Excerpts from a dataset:
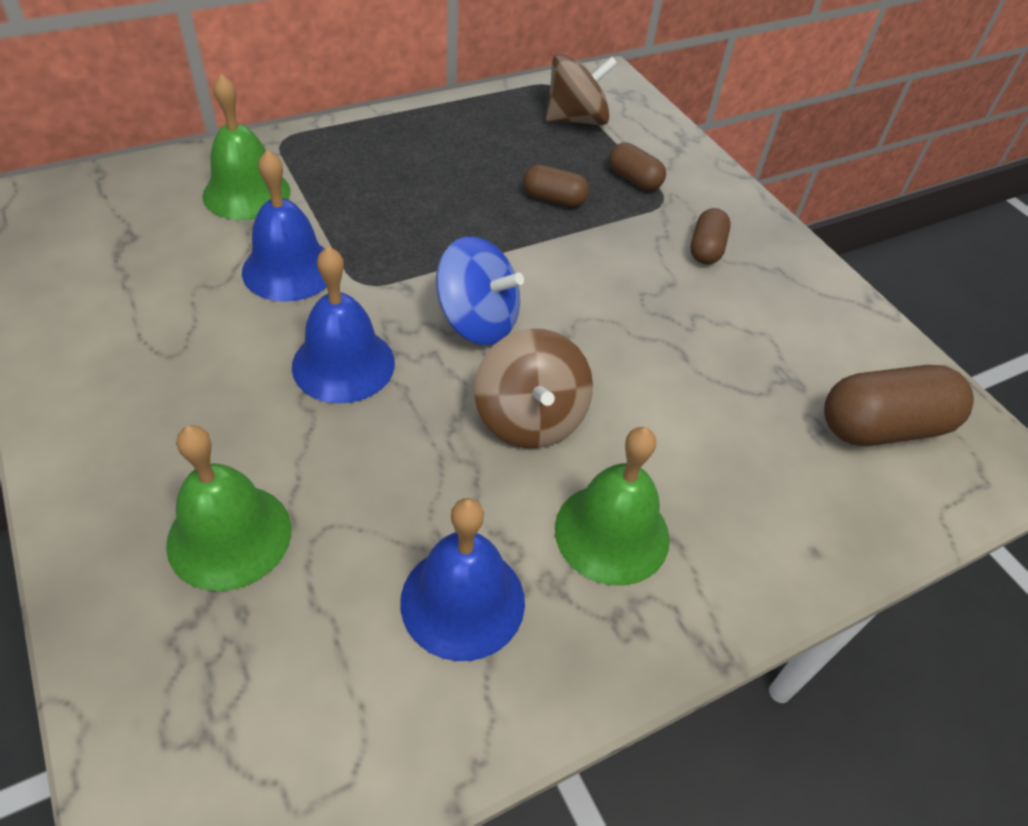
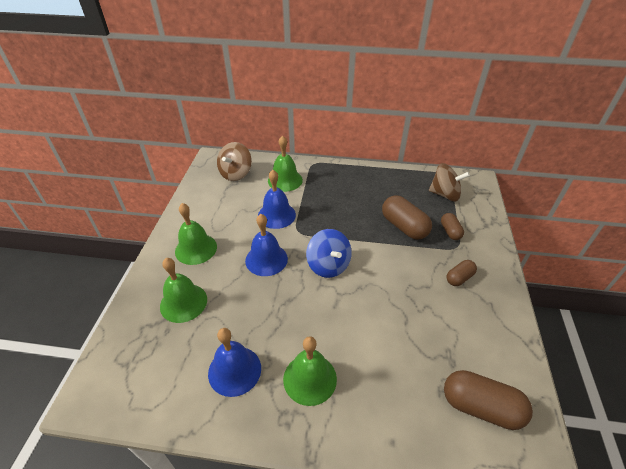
camera: 40 degrees right, 5 degrees down
(156, 413) = (196, 249): none -> green bell
(530, 418) = (316, 314): brown spinning top -> brown spinning top (236, 173)
(554, 199) = (404, 226): brown capsule -> brown capsule, size x1.77

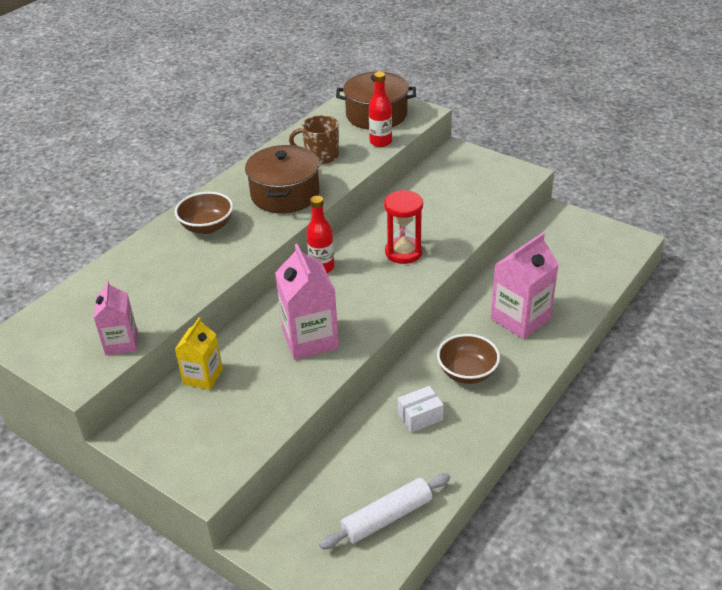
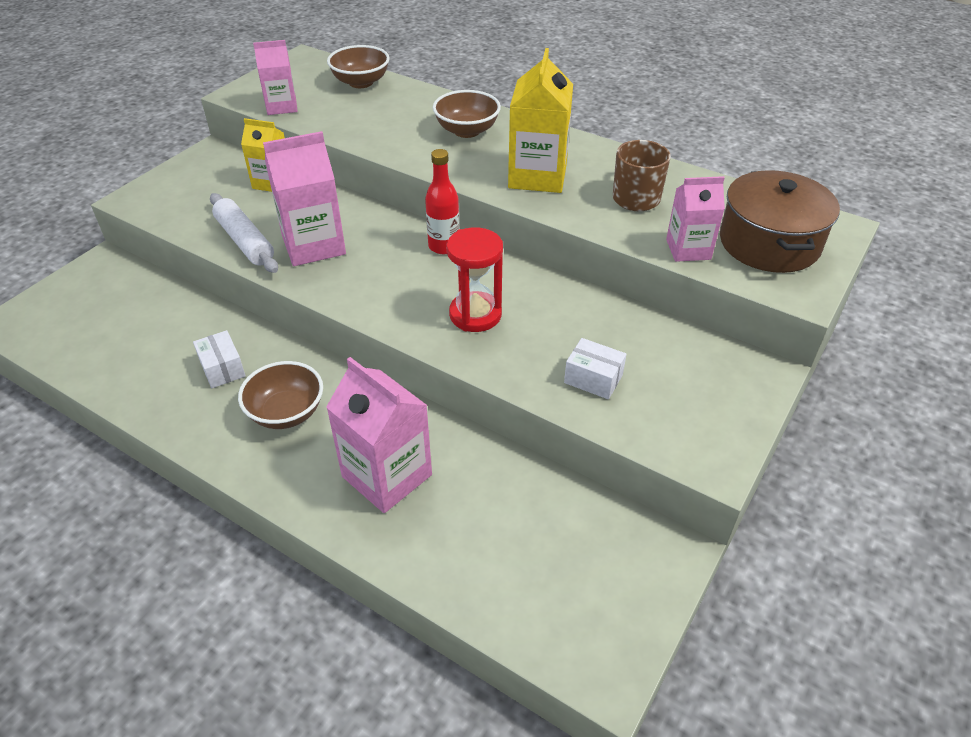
camera: 85 degrees right, 5 degrees up
(90, 292) = (361, 82): none -> brown bowl
(285, 194) = (537, 176): brown pot -> yellow carton
(380, 142) = (688, 249): red bottle -> pink carton
(386, 517) = (90, 344): white rolling pin -> white rolling pin (245, 241)
(464, 207) = (593, 379): none -> white box

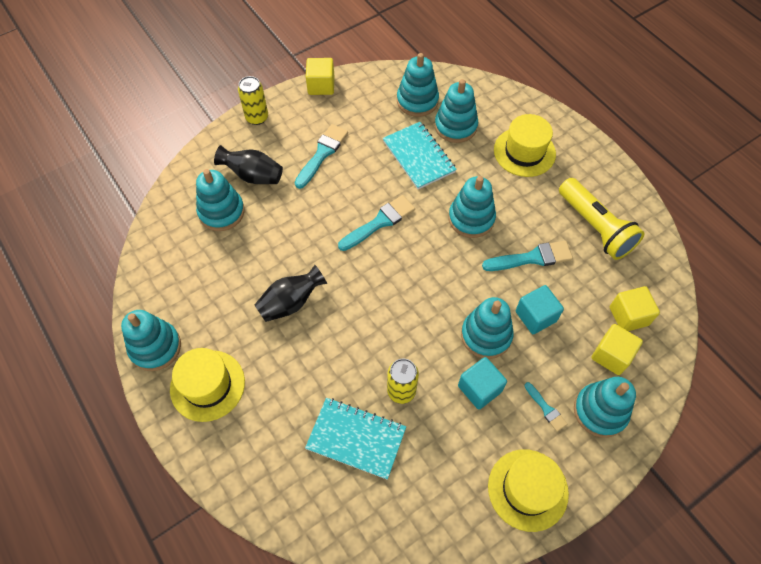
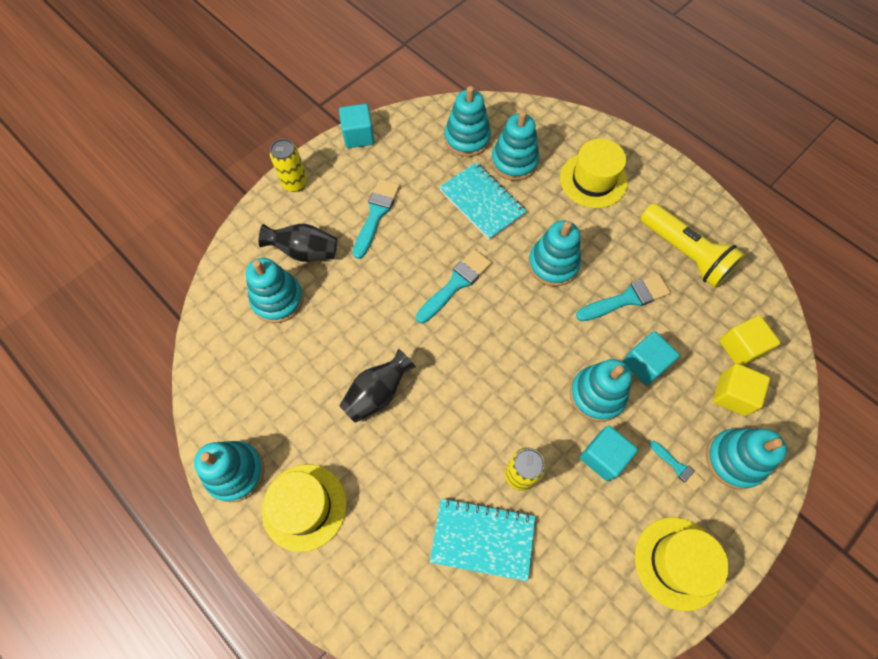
camera: 10 degrees left, 5 degrees up
(321, 86) = (358, 136): yellow cube -> turquoise cube

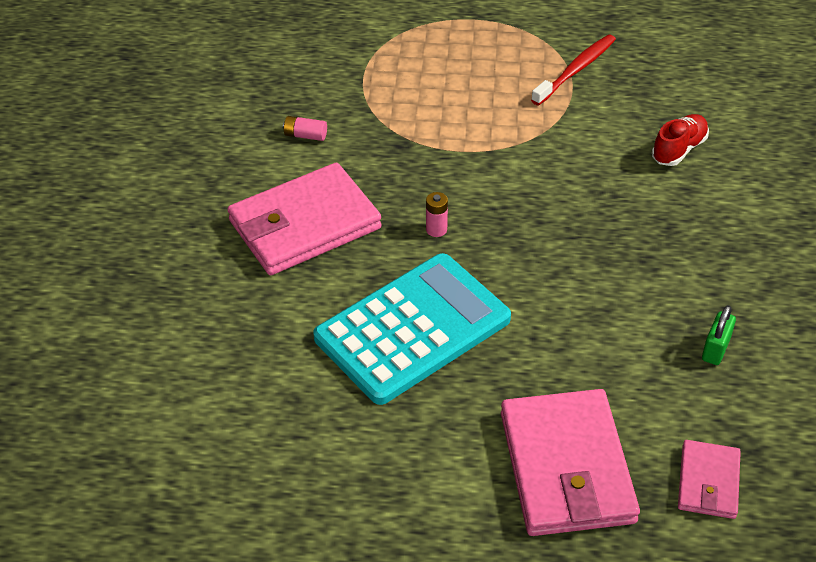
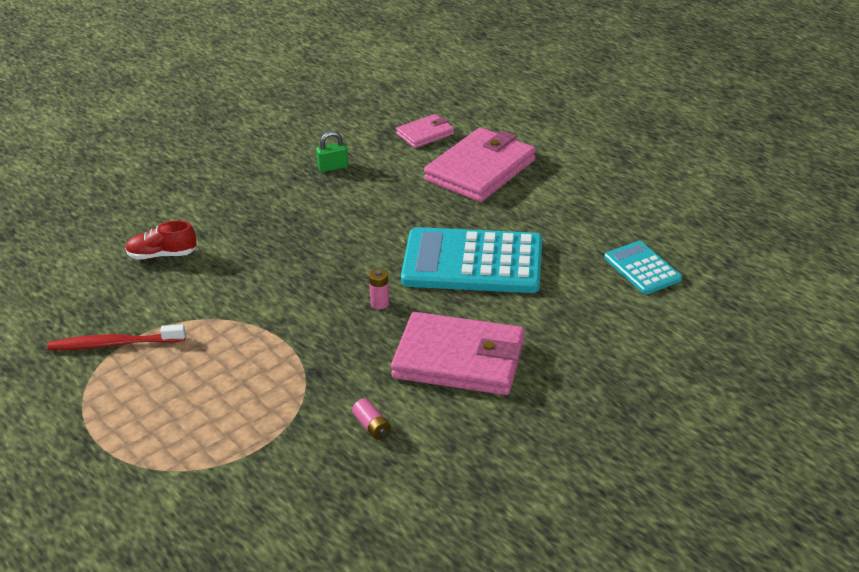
camera: 135 degrees left, 10 degrees down
(236, 443) = (642, 268): none -> turquoise calculator

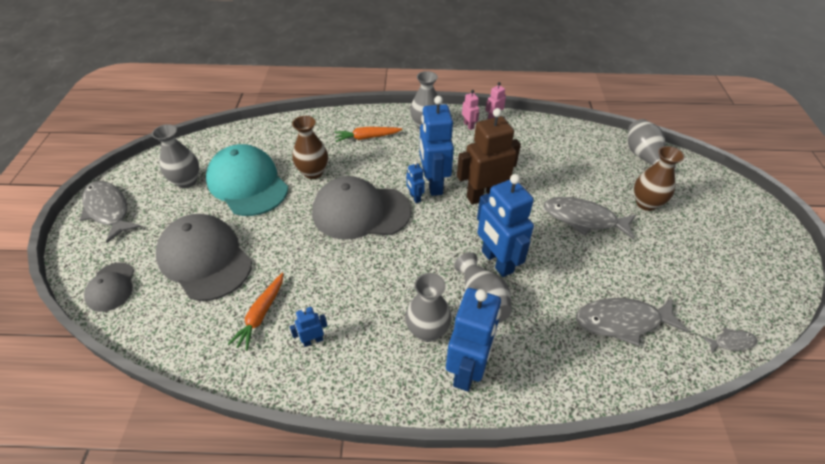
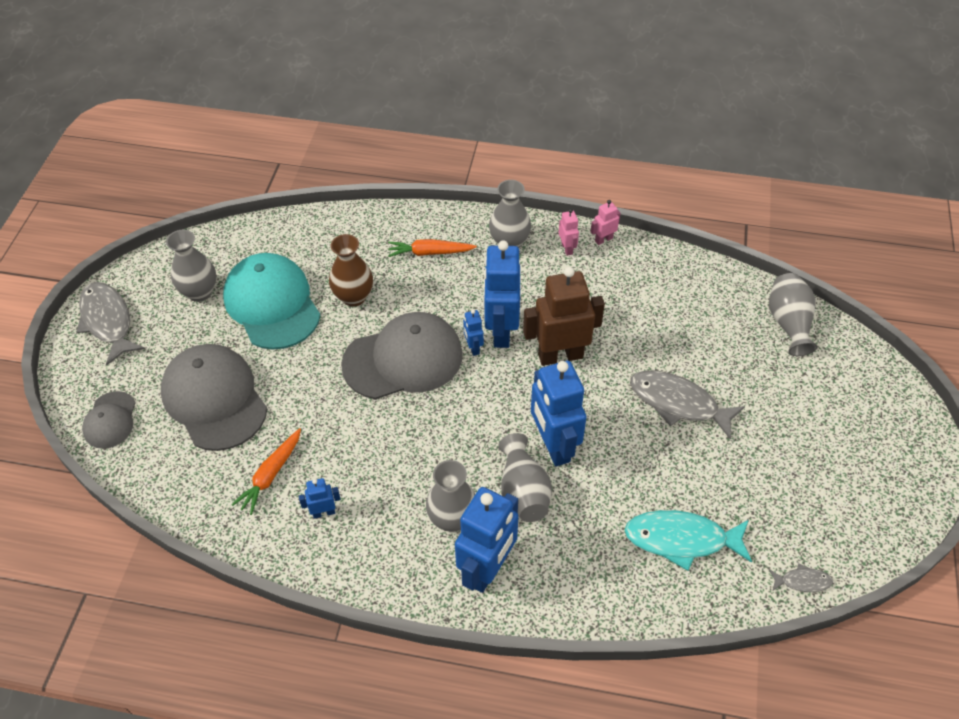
camera: 10 degrees right, 5 degrees up
(361, 212) = (403, 359): grey cap -> grey cap turned 150 degrees clockwise
(622, 321) = (681, 539): grey fish -> turquoise fish
(646, 203) = (767, 391): brown vase -> none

Action item:
Please return a copy of each line in the entries that has the string "left".

Written solution:
camera: 10 degrees left, 5 degrees up
camera: 135 degrees left, 10 degrees down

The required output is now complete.